*Prompt*:
Work out the number of lines with the word "blue" in the material below, then reply with that number only.

*Data for review*:
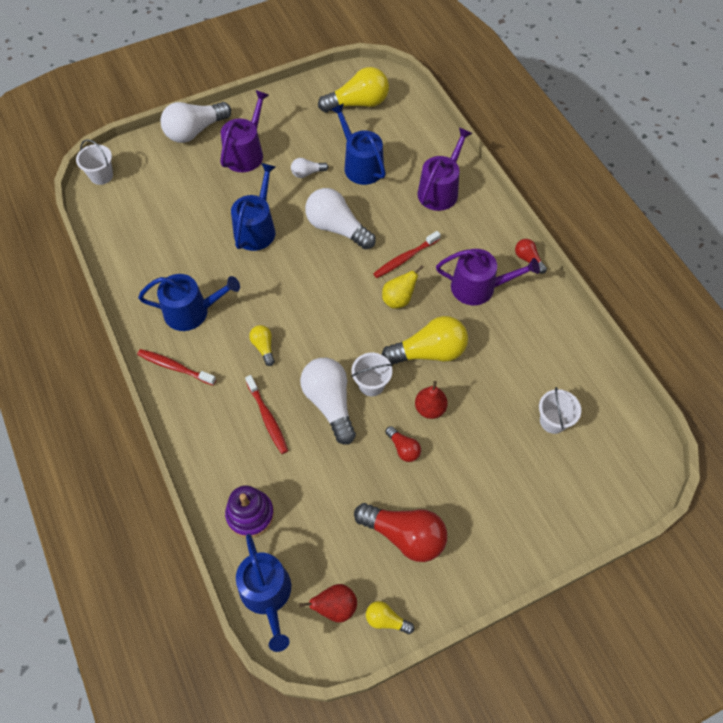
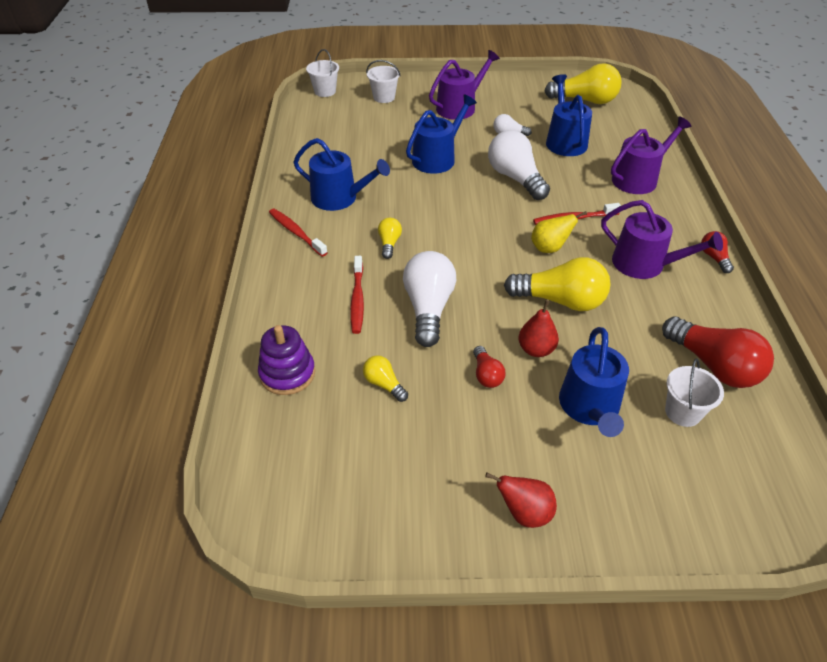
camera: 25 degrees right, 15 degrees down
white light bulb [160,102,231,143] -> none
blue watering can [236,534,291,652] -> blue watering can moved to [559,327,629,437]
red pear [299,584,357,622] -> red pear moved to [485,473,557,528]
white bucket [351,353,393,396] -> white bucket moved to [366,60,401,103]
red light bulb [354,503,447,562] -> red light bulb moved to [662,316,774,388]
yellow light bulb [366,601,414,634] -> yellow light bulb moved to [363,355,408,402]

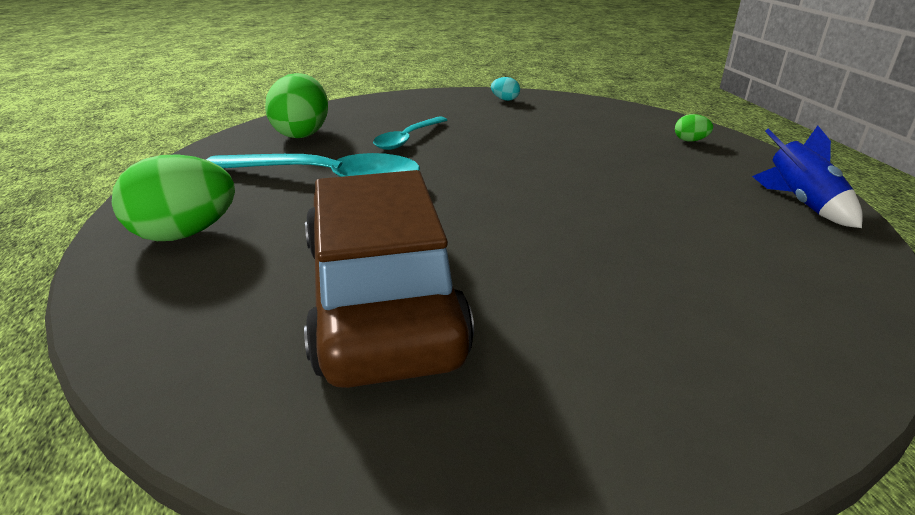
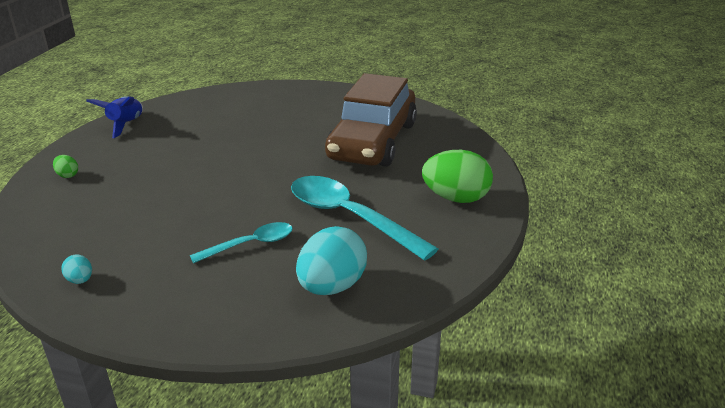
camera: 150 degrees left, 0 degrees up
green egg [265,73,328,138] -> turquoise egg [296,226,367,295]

--

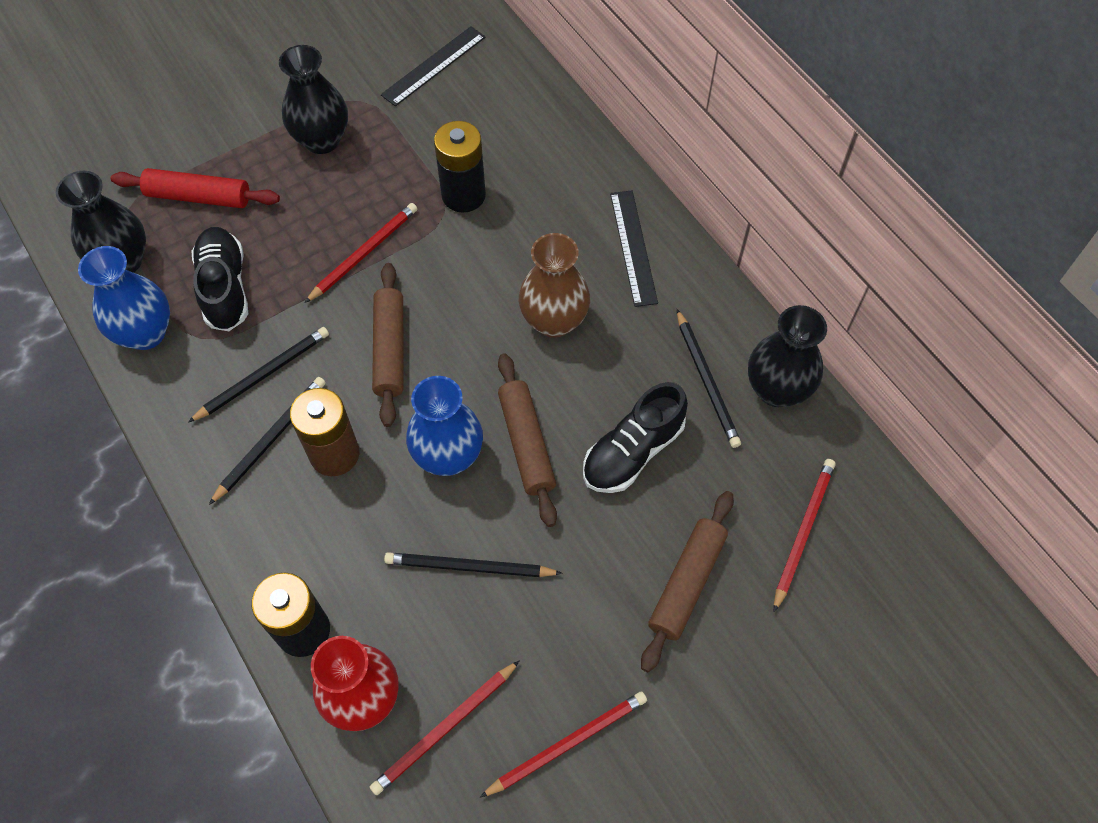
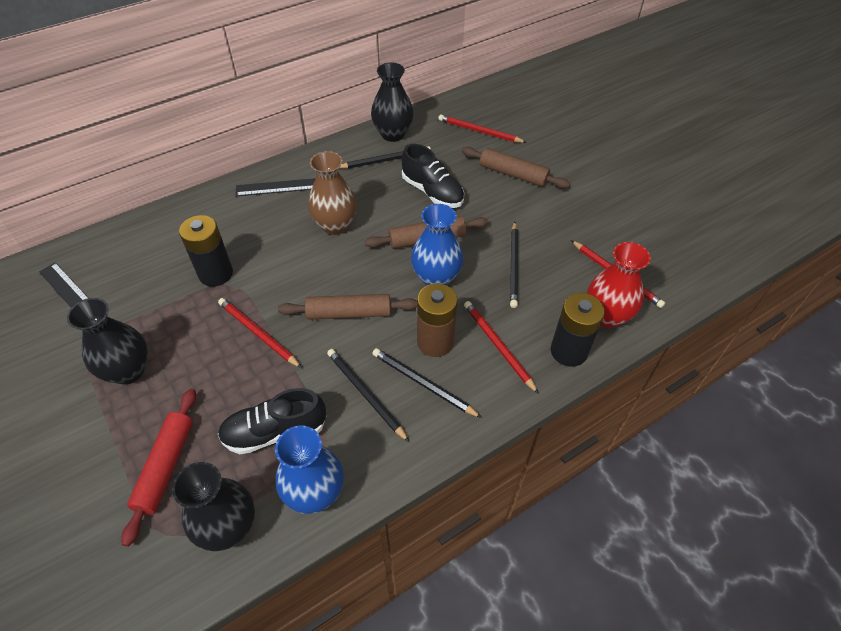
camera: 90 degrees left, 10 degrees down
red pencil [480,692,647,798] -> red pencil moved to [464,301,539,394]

---

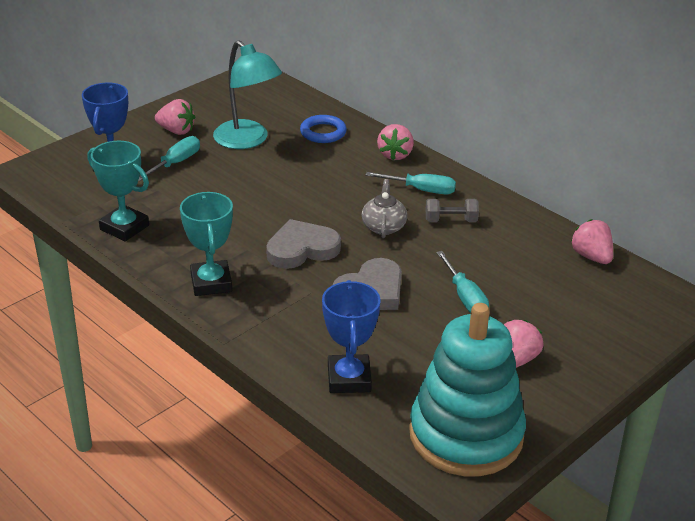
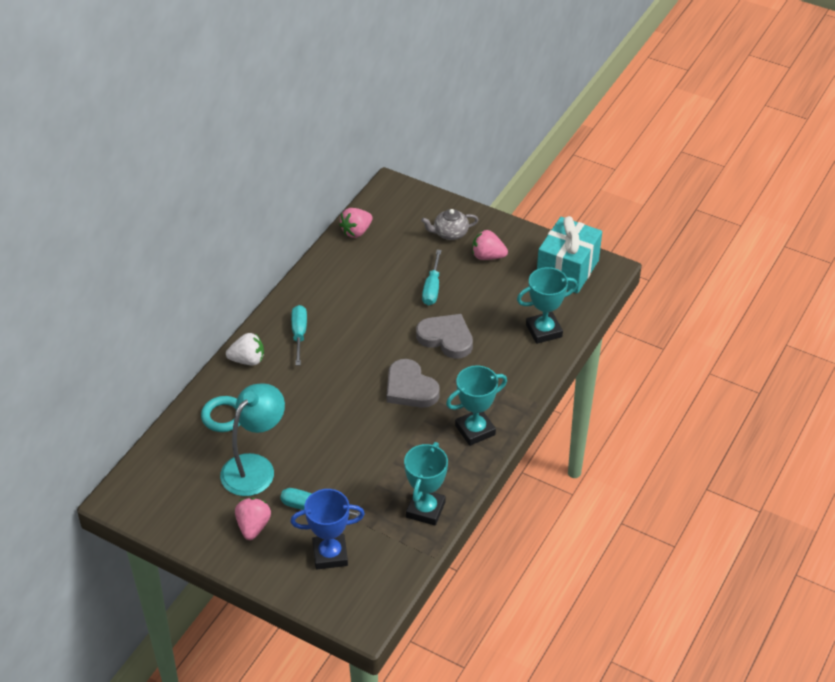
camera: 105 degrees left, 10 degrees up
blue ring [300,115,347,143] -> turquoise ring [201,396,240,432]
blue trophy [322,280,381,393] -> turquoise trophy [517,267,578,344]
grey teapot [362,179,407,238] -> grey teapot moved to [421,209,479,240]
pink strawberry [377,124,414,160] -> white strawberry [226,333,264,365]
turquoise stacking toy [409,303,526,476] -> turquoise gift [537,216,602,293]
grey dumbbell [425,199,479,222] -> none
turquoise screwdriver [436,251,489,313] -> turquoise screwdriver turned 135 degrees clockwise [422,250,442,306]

*Exercise result*:
3